Activity>
Reproduce each record exactly, but exclude every picture.

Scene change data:
________________________________________

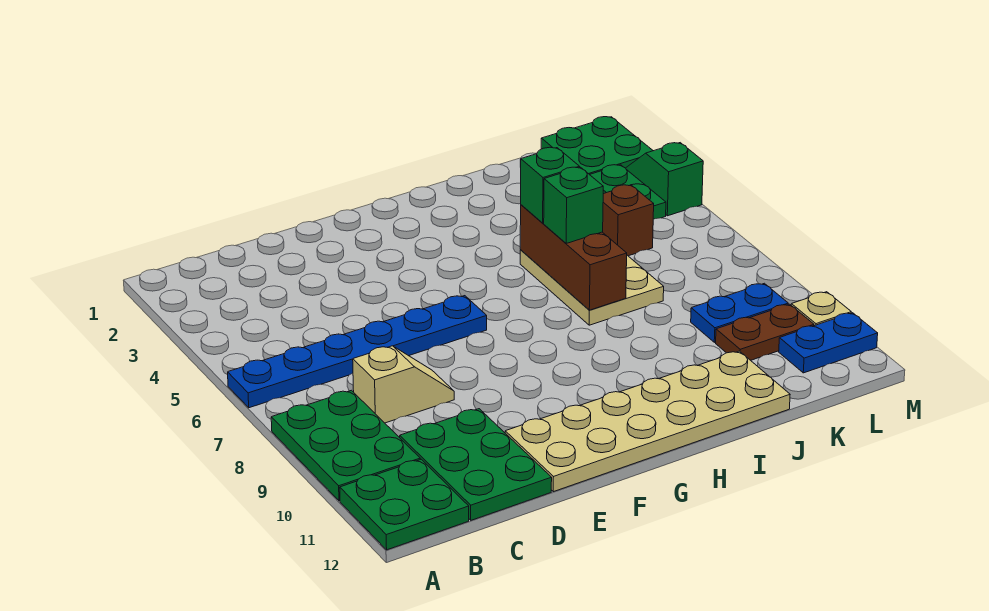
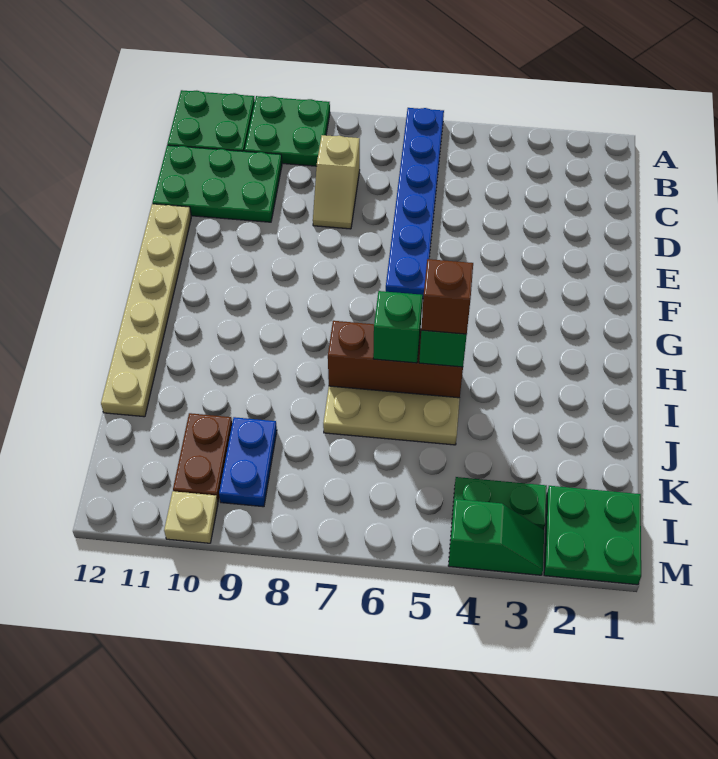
green 2x3 plate [271,390,420,501] -> green 2x2 plate [245,96,330,166]
tan 2x6 plate [505,351,790,492] -> tan 1x6 plate [101,204,191,417]
brown 1x1 brick [603,185,654,256] -> brown 1x1 brick moved to [421,259,473,334]
blue 1x2 plate [779,313,878,373] -> none

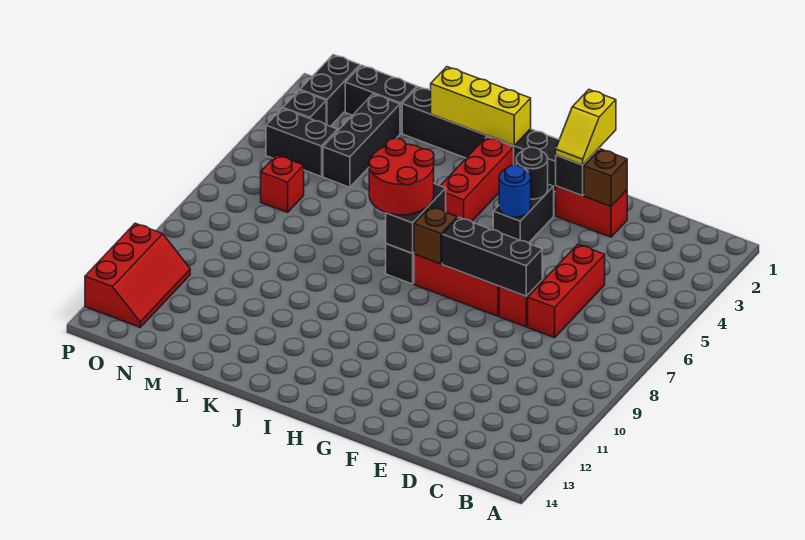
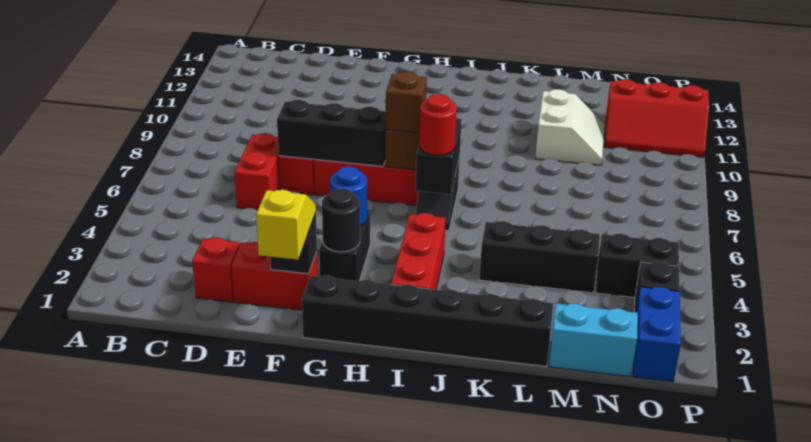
red 1x3 brick [528,244,605,338] -> red 1x2 brick [234,133,280,210]
brown 1x1 brick [584,149,627,206] -> brown 1x1 brick moved to [386,72,427,133]
yellow 1x3 brick [431,67,531,145] -> none
red 2x2 round brick [369,138,434,215] -> red 1x1 round brick [419,94,457,155]
none -> white 2x2 slope [535,89,604,165]
black 1x2 brick [345,65,417,133] -> cyan 1x2 brick [549,304,638,377]
black 1x3 brick [323,94,400,187] -> black 1x3 brick turned to [479,221,600,293]
red 1x1 brick [261,155,304,212] -> red 1x1 brick moved to [192,238,240,302]
black 1x2 brick [300,54,360,126] -> blue 1x2 brick [633,287,681,382]
red 2x3 slope [85,223,190,327] -> red 2x3 slope turned to [604,79,709,157]

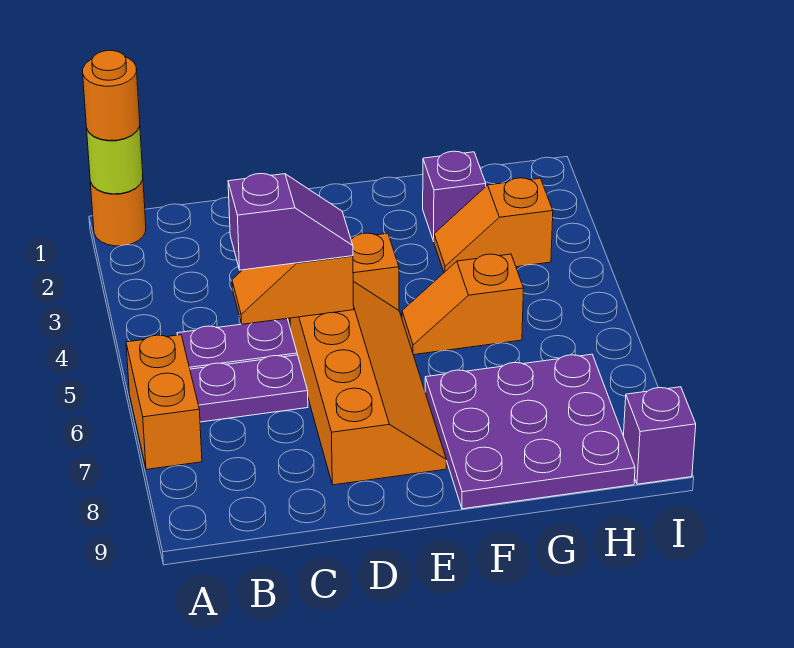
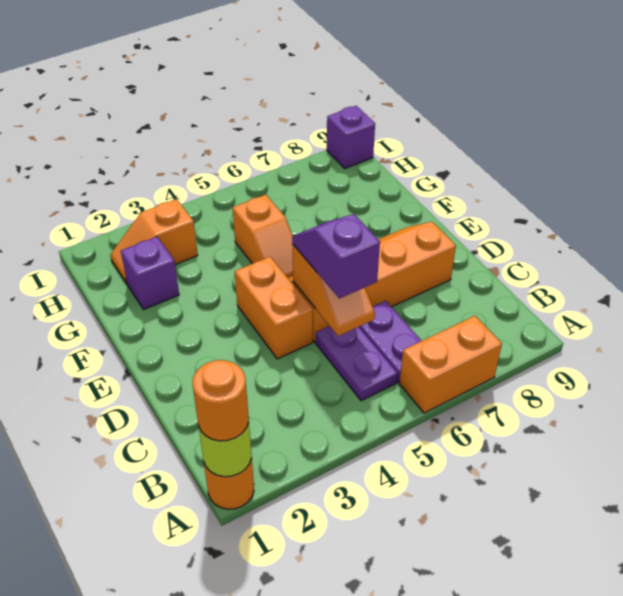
purple 3x3 plate [425,354,635,509] -> none
orange 1x2 slope [434,178,553,272] -> orange 1x2 slope turned to [110,199,198,283]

________________________________________

Exercise output>
green 2x3 plate [271,390,420,501] -> green 2x2 plate [245,96,330,166]
tan 2x6 plate [505,351,790,492] -> tan 1x6 plate [101,204,191,417]
brown 1x1 brick [603,185,654,256] -> brown 1x1 brick moved to [421,259,473,334]
blue 1x2 plate [779,313,878,373] -> none

red 1x3 brick [528,244,605,338] -> red 1x2 brick [234,133,280,210]
brown 1x1 brick [584,149,627,206] -> brown 1x1 brick moved to [386,72,427,133]
yellow 1x3 brick [431,67,531,145] -> none
red 2x2 round brick [369,138,434,215] -> red 1x1 round brick [419,94,457,155]
none -> white 2x2 slope [535,89,604,165]
black 1x2 brick [345,65,417,133] -> cyan 1x2 brick [549,304,638,377]
black 1x3 brick [323,94,400,187] -> black 1x3 brick turned to [479,221,600,293]
red 1x1 brick [261,155,304,212] -> red 1x1 brick moved to [192,238,240,302]
black 1x2 brick [300,54,360,126] -> blue 1x2 brick [633,287,681,382]
red 2x3 slope [85,223,190,327] -> red 2x3 slope turned to [604,79,709,157]

purple 3x3 plate [425,354,635,509] -> none
orange 1x2 slope [434,178,553,272] -> orange 1x2 slope turned to [110,199,198,283]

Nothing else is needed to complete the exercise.